# TO DO:
In the listing below, count each line that contains "grey". The reply is that count and nothing else.

# DATA BELOW:
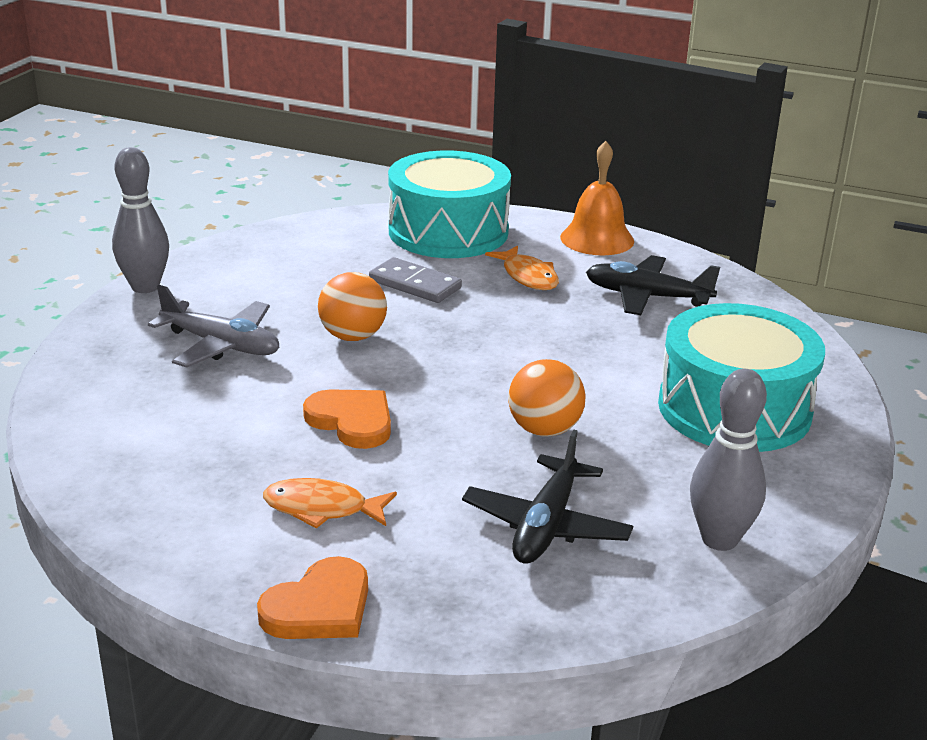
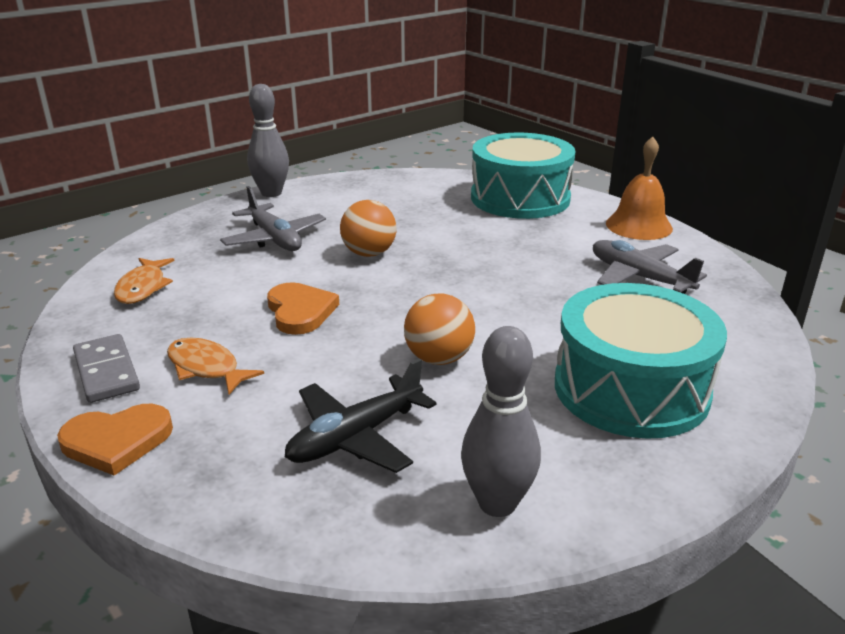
camera: 30 degrees right, 0 degrees up
(415, 284) = (454, 228): grey domino -> grey domino (106, 372)
(528, 276) = (550, 241): orange fish -> orange fish (143, 287)
(647, 297) = (639, 277): black plane -> grey plane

# TASK RESULT:
2